***** RECORDS *****
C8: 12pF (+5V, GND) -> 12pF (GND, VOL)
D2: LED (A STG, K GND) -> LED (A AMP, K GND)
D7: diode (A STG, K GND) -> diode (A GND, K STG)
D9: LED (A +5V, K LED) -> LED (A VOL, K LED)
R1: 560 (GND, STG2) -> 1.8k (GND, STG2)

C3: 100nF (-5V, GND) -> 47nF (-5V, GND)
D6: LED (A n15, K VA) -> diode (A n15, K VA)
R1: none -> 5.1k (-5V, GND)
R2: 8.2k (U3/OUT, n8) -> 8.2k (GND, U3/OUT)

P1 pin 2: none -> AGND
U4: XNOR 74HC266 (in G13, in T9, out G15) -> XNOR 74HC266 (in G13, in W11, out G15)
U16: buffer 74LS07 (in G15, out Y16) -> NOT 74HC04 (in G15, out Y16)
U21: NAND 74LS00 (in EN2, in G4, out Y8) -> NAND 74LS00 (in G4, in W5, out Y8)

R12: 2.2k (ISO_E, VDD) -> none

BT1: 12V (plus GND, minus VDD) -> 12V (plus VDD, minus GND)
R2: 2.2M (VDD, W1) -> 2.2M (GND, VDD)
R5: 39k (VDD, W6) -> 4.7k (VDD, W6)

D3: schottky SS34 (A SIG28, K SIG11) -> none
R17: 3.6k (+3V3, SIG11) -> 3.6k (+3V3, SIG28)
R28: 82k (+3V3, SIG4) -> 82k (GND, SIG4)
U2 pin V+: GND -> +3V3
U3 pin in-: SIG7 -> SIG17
*****
Copy out the material in its entirety. Keep it exact.

*RESULT OF THIS TASK*:
C8: 12pF (+5V, GND) -> 12pF (GND, VOL)
D2: LED (A STG, K GND) -> LED (A AMP, K GND)
D7: diode (A STG, K GND) -> diode (A GND, K STG)
D9: LED (A +5V, K LED) -> LED (A VOL, K LED)
R1: 560 (GND, STG2) -> 1.8k (GND, STG2)

C3: 100nF (-5V, GND) -> 47nF (-5V, GND)
D6: LED (A n15, K VA) -> diode (A n15, K VA)
R1: none -> 5.1k (-5V, GND)
R2: 8.2k (U3/OUT, n8) -> 8.2k (GND, U3/OUT)

P1 pin 2: none -> AGND
U4: XNOR 74HC266 (in G13, in T9, out G15) -> XNOR 74HC266 (in G13, in W11, out G15)
U16: buffer 74LS07 (in G15, out Y16) -> NOT 74HC04 (in G15, out Y16)
U21: NAND 74LS00 (in EN2, in G4, out Y8) -> NAND 74LS00 (in G4, in W5, out Y8)

R12: 2.2k (ISO_E, VDD) -> none

BT1: 12V (plus GND, minus VDD) -> 12V (plus VDD, minus GND)
R2: 2.2M (VDD, W1) -> 2.2M (GND, VDD)
R5: 39k (VDD, W6) -> 4.7k (VDD, W6)

D3: schottky SS34 (A SIG28, K SIG11) -> none
R17: 3.6k (+3V3, SIG11) -> 3.6k (+3V3, SIG28)
R28: 82k (+3V3, SIG4) -> 82k (GND, SIG4)
U2 pin V+: GND -> +3V3
U3 pin in-: SIG7 -> SIG17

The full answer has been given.